EXERCISE DESCRIPTION:
Return all lines of the records that contain the word "none".

Records excerpted from a collection
_ _ _ _ _
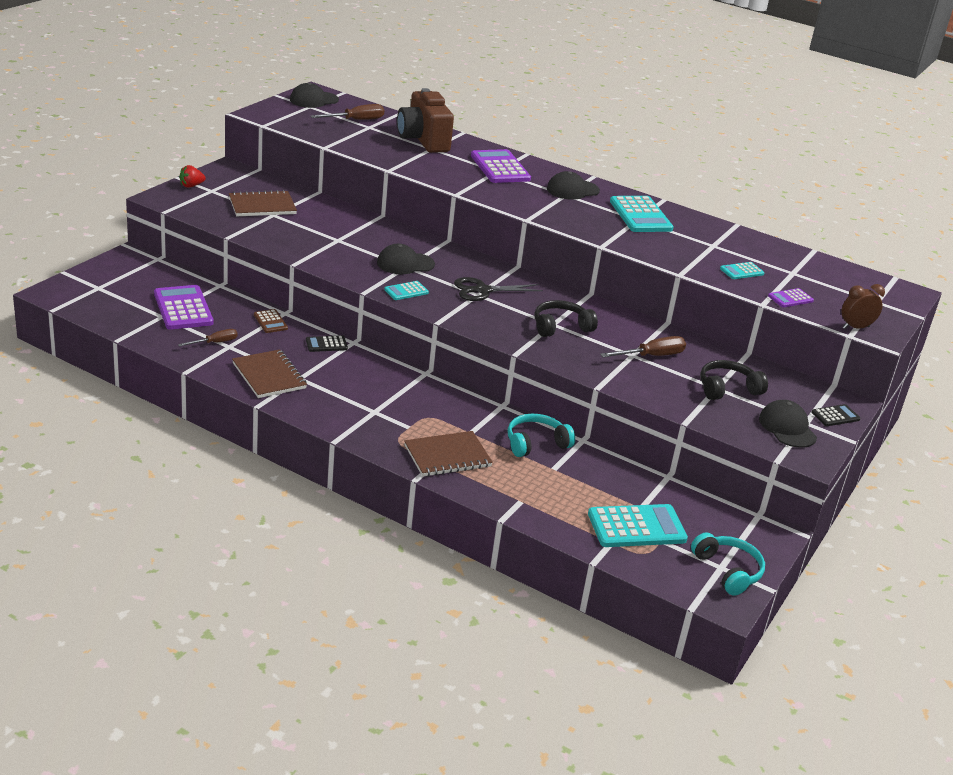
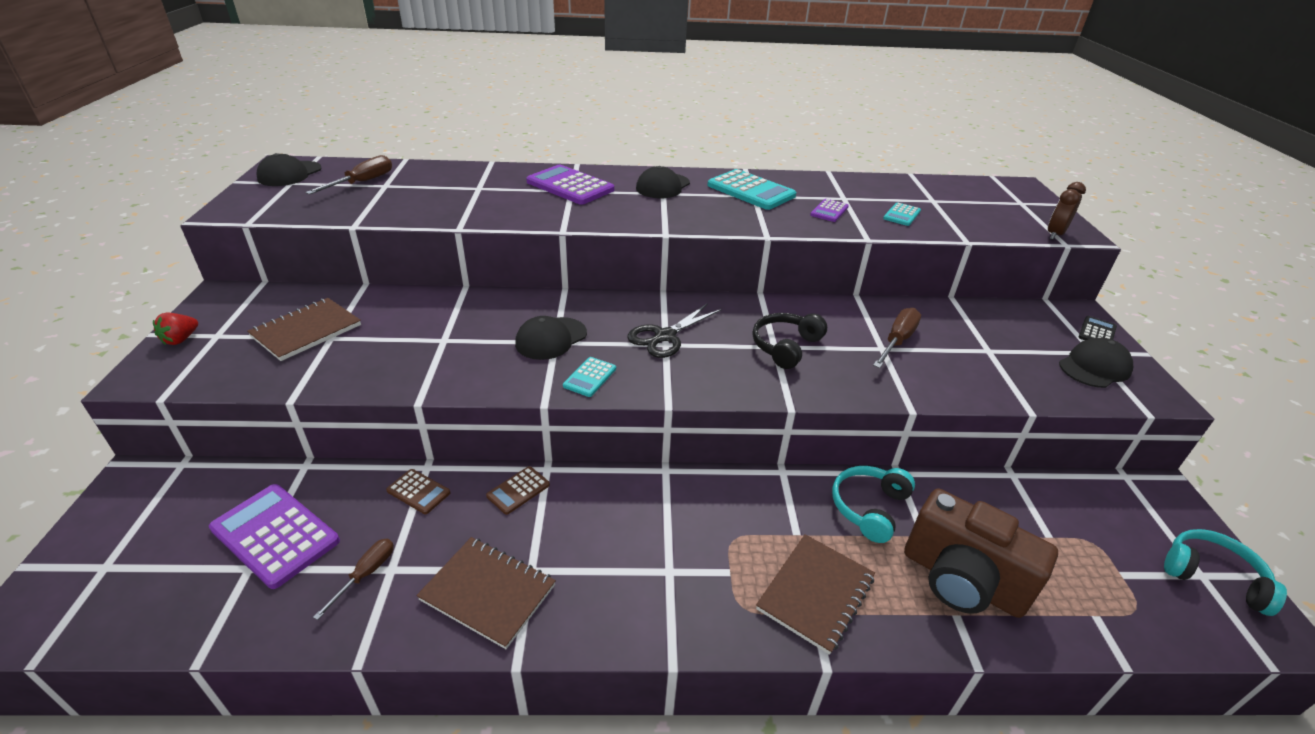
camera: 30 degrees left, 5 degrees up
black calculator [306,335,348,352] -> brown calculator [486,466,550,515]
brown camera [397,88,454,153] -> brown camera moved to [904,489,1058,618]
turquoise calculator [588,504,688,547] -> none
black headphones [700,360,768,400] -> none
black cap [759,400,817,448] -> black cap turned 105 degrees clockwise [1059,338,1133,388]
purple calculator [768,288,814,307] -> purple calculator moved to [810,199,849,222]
_ _ _ _ _
SOLUTION TO THE EXERCISE:
turquoise calculator [588,504,688,547] -> none
black headphones [700,360,768,400] -> none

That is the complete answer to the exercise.